*** Block opens ***

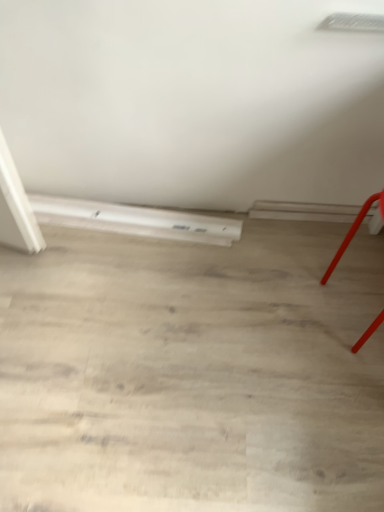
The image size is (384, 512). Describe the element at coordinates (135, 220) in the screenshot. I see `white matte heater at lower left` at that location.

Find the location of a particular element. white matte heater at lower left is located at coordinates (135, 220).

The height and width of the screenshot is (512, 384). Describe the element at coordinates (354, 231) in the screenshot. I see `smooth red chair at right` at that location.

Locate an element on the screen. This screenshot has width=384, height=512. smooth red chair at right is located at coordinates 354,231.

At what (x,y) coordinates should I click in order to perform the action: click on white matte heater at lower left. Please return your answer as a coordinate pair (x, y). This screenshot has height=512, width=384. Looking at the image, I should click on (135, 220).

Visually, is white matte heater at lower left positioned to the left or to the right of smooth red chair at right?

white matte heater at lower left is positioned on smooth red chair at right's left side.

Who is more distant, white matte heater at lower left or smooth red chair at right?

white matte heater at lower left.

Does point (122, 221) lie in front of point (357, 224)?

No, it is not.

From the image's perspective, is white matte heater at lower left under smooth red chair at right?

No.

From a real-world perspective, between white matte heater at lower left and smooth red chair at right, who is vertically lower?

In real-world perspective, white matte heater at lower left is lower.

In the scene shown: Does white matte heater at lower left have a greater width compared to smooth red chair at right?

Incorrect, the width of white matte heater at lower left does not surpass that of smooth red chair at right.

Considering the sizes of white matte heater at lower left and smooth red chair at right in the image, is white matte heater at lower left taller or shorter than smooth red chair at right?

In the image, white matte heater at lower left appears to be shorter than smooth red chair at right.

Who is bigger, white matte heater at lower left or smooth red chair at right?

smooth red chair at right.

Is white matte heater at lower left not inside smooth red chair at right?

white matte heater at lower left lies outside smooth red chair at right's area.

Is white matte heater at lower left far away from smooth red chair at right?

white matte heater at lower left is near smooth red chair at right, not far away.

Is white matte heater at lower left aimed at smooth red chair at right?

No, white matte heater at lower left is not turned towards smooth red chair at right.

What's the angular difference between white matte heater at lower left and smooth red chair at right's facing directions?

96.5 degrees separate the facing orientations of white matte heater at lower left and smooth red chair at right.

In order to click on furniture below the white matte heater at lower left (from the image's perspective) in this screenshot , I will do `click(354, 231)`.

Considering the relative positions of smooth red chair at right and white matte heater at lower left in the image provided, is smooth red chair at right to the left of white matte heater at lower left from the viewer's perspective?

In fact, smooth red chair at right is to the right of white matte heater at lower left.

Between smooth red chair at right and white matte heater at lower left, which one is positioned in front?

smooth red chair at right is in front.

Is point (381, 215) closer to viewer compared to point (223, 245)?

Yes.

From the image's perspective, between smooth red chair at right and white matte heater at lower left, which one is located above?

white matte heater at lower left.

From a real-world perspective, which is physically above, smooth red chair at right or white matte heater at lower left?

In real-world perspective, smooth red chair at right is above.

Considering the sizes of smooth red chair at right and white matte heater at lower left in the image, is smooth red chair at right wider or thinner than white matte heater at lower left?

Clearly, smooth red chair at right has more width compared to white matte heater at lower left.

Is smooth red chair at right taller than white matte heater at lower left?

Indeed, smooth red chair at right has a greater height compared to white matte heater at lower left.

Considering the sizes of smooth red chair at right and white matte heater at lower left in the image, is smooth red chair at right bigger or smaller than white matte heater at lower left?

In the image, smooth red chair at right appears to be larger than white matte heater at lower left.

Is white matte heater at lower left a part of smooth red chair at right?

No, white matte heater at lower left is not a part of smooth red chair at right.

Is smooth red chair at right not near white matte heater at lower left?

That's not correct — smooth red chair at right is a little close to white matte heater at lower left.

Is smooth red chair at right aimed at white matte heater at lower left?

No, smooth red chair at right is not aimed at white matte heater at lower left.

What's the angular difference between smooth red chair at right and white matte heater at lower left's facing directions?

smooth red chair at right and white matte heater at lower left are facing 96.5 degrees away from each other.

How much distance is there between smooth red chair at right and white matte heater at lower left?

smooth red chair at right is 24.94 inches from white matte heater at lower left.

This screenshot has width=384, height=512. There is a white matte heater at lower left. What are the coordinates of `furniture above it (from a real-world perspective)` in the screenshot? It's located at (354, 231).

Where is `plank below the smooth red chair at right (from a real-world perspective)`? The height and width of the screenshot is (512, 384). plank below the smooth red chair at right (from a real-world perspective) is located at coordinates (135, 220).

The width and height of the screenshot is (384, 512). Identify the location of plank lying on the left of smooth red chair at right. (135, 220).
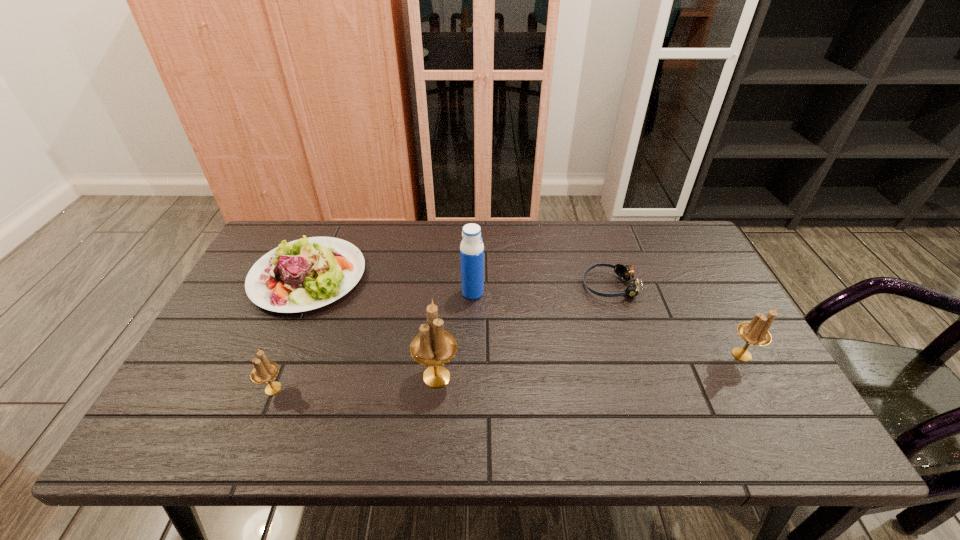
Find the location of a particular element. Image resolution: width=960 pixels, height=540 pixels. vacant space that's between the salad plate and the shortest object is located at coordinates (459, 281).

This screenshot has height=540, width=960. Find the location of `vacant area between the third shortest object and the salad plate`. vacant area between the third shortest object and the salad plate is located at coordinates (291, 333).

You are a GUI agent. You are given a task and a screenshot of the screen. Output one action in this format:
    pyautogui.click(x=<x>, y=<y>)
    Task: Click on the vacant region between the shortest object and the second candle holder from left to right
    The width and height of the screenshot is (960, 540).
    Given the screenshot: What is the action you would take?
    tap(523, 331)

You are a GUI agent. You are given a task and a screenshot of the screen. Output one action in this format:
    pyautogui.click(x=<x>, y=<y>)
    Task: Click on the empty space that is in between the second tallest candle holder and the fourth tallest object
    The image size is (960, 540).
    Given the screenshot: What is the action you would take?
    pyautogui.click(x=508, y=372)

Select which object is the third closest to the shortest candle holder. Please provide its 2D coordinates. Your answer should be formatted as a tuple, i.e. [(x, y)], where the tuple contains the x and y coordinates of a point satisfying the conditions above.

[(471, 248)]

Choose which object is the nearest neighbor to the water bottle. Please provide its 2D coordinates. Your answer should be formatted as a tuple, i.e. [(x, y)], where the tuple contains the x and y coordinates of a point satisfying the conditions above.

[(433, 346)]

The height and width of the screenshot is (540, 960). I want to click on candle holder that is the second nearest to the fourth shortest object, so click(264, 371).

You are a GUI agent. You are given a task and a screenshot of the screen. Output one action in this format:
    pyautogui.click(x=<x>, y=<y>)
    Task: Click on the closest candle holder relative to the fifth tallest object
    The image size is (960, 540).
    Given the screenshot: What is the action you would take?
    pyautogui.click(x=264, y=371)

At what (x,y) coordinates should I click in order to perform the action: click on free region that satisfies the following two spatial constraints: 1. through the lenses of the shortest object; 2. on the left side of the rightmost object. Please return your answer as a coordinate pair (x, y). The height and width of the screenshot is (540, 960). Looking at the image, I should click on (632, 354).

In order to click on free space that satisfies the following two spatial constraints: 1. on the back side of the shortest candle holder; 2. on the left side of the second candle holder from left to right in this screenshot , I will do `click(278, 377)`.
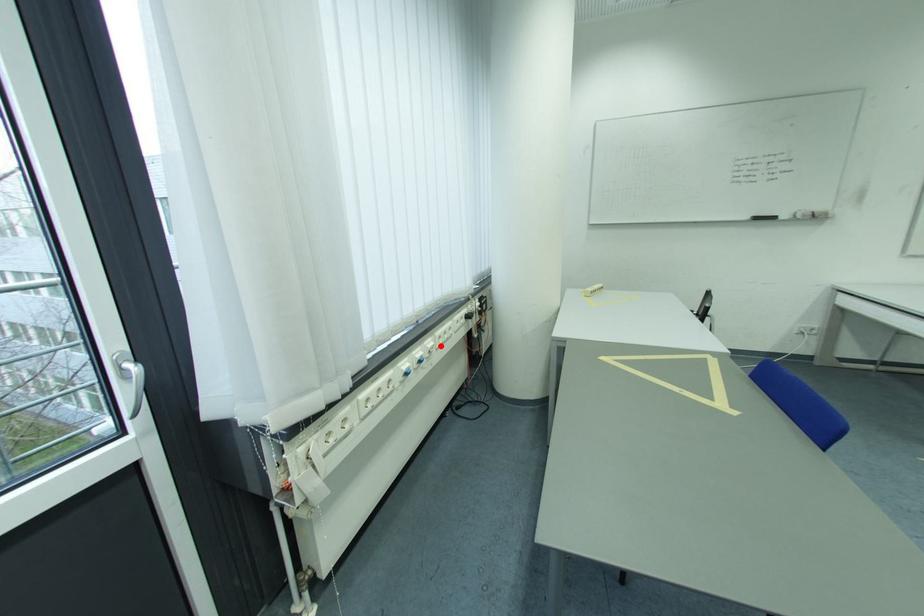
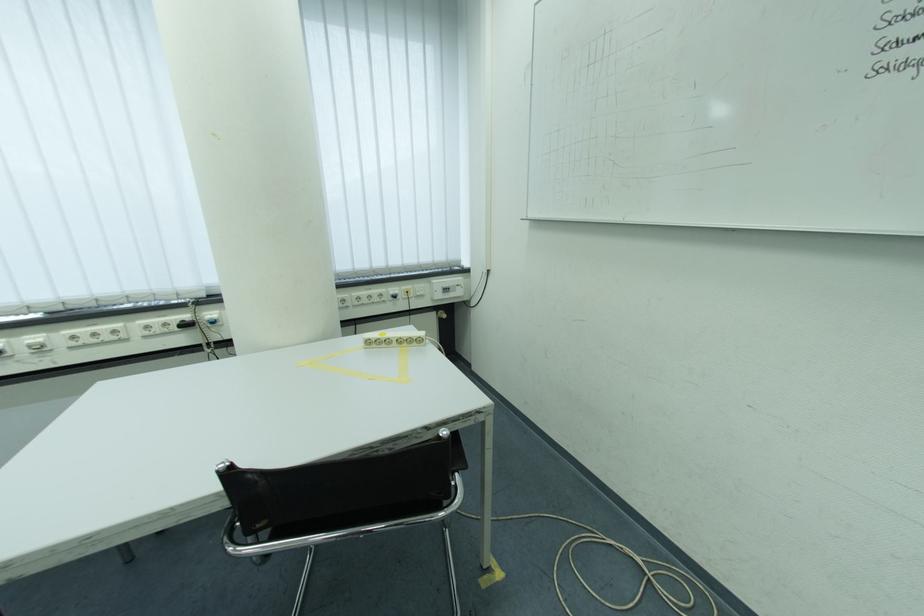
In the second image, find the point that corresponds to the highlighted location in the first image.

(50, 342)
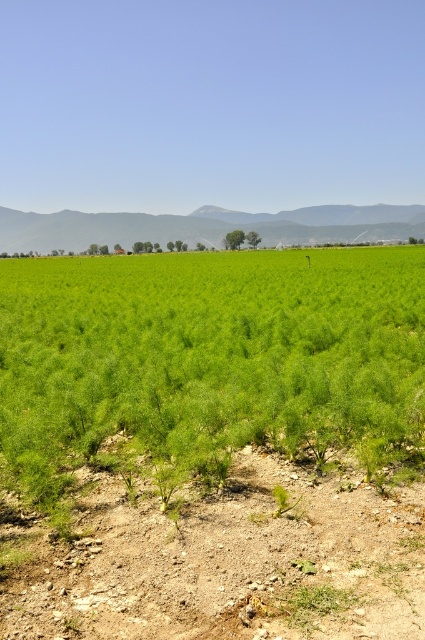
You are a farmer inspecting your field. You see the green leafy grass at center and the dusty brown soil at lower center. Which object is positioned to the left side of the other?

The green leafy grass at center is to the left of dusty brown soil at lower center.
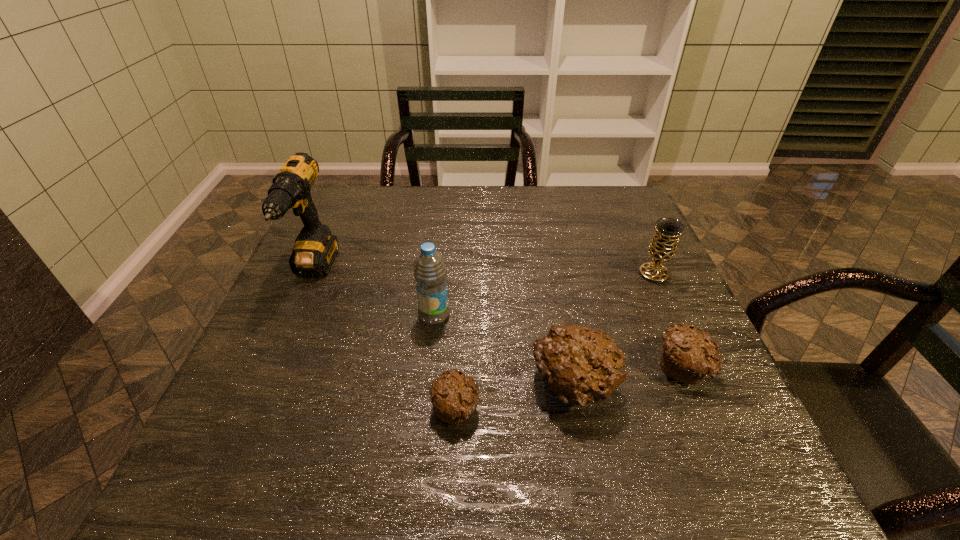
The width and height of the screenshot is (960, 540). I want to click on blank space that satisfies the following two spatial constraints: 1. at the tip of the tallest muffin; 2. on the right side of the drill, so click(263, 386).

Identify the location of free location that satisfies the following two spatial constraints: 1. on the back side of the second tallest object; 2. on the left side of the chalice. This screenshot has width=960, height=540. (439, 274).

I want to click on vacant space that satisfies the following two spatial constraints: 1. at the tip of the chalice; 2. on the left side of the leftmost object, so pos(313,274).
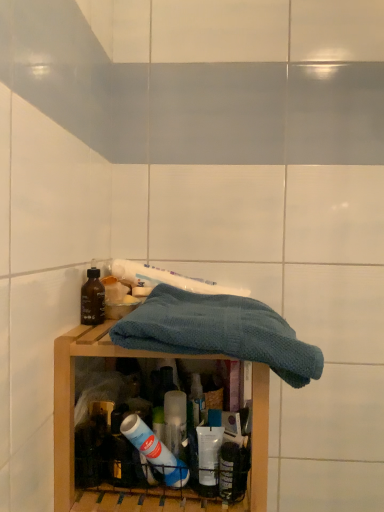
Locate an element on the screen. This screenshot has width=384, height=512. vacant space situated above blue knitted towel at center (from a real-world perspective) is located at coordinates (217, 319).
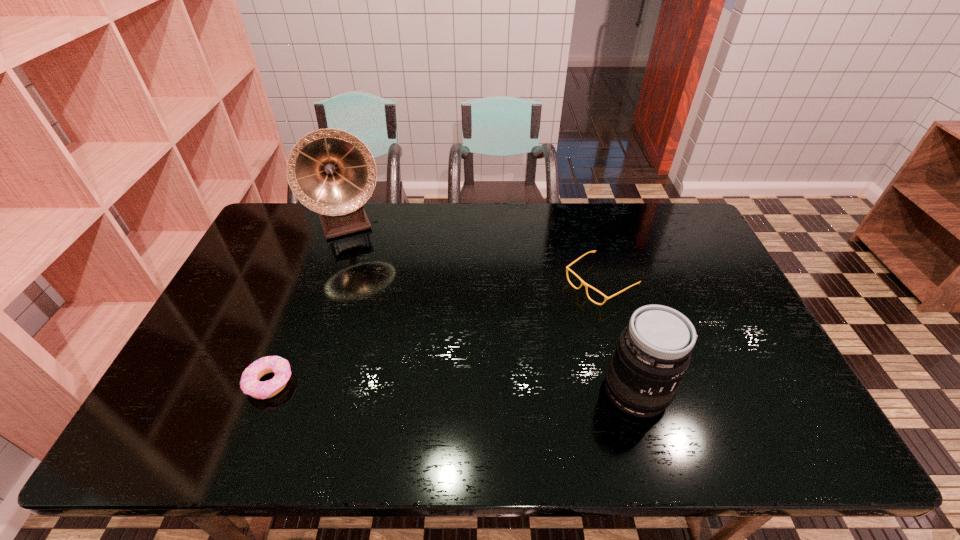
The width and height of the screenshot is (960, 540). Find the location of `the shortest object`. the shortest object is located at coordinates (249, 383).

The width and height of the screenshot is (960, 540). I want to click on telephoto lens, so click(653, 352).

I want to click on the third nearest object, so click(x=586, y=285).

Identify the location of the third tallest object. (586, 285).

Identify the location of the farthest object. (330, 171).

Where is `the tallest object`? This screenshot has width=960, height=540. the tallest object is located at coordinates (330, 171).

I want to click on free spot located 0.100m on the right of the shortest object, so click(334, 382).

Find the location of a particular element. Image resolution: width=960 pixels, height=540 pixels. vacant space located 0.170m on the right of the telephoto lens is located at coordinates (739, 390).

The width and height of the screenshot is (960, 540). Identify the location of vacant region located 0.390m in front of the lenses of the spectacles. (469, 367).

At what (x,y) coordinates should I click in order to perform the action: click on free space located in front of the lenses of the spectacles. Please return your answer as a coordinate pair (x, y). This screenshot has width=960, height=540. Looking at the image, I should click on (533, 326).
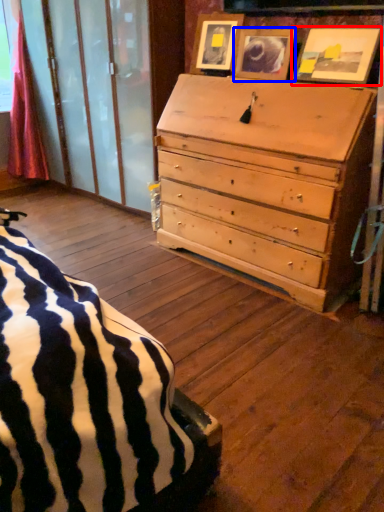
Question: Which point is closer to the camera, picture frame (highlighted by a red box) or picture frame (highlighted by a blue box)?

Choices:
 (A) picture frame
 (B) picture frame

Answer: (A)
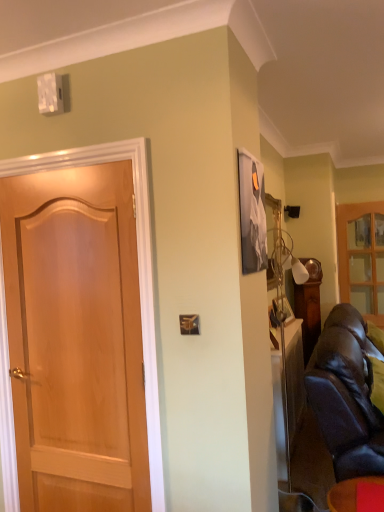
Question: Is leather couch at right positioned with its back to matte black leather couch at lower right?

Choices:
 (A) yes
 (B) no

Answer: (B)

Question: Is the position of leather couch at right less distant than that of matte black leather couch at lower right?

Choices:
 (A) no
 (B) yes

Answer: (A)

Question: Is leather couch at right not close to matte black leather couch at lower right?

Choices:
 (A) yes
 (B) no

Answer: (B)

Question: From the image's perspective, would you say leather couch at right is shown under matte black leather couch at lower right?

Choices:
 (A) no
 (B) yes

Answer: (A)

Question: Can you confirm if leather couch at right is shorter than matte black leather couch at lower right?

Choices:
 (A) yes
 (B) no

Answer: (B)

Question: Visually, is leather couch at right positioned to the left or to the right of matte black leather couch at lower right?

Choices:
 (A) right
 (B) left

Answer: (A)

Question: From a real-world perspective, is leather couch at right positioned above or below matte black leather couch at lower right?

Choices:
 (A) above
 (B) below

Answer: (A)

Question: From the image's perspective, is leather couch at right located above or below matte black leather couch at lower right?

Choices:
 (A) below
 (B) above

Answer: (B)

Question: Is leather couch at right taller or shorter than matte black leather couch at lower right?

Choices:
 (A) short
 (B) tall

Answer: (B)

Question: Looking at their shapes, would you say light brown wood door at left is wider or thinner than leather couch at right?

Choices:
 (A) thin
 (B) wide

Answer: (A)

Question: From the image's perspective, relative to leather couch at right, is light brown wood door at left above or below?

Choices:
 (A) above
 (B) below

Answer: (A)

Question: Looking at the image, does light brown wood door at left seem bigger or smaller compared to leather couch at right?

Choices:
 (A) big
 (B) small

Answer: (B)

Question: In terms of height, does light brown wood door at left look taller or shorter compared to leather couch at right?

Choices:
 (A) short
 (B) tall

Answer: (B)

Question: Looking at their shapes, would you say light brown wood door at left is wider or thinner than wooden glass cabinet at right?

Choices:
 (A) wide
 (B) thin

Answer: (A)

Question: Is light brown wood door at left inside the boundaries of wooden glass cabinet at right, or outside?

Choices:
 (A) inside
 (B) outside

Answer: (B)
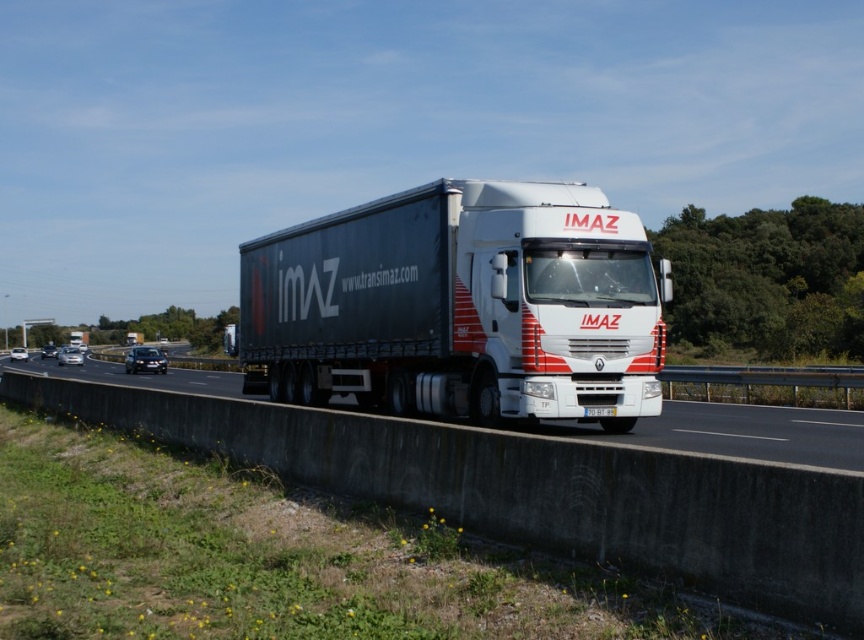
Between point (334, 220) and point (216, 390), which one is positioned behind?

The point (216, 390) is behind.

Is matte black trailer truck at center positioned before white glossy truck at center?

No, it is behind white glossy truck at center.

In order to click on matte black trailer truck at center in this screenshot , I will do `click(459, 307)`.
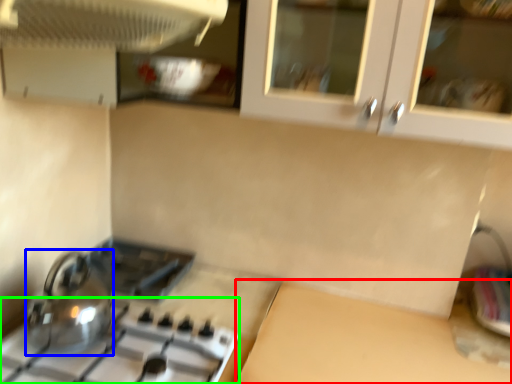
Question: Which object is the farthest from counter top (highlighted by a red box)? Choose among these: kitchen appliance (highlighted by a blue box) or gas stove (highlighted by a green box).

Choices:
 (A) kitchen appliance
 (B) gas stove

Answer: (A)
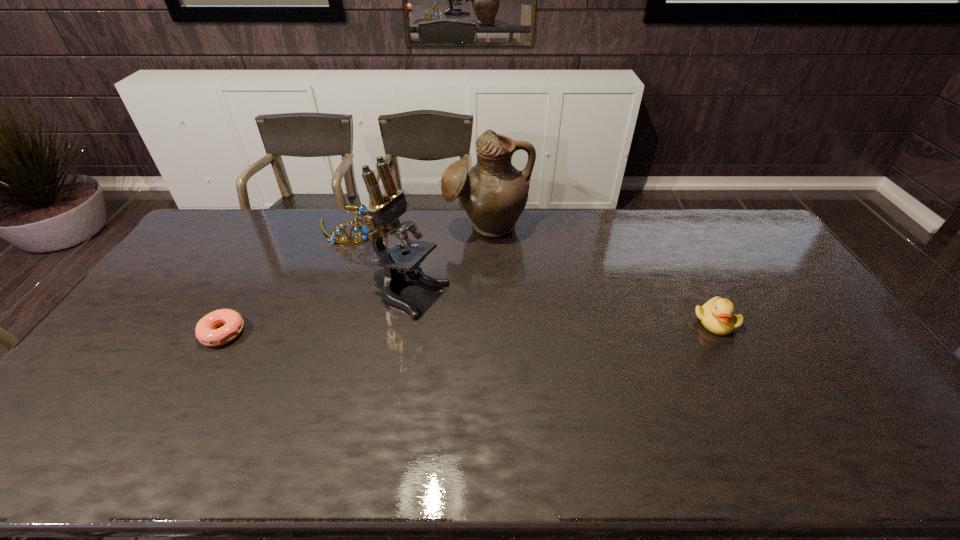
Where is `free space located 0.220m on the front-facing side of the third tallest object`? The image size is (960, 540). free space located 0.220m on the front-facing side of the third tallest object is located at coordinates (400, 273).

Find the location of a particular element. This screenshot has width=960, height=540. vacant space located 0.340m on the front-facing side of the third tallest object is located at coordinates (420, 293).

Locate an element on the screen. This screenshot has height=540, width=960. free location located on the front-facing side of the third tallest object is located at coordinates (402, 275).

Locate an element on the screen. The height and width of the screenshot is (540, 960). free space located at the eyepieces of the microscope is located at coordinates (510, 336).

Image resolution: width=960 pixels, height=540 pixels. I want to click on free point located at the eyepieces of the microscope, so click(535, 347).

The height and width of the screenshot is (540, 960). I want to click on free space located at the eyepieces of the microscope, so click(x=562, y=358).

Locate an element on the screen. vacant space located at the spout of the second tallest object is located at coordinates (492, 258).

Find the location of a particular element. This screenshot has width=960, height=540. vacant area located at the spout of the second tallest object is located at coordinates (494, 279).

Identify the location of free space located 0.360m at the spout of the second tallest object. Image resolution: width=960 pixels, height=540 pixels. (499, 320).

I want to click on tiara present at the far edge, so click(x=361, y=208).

*** Block closes ***

**WHAT IS NEEDED:**
Copy the records word for word, from their first line up to and including the line with "The height and width of the screenshot is (512, 384). Describe". Leave the pictures out.

**SOLUTION TO THIS PROBLEM:**
The image size is (384, 512). Describe the element at coordinates (135, 220) in the screenshot. I see `white matte heater at lower left` at that location.

Find the location of a particular element. white matte heater at lower left is located at coordinates (135, 220).

The height and width of the screenshot is (512, 384). Describe the element at coordinates (354, 231) in the screenshot. I see `smooth red chair at right` at that location.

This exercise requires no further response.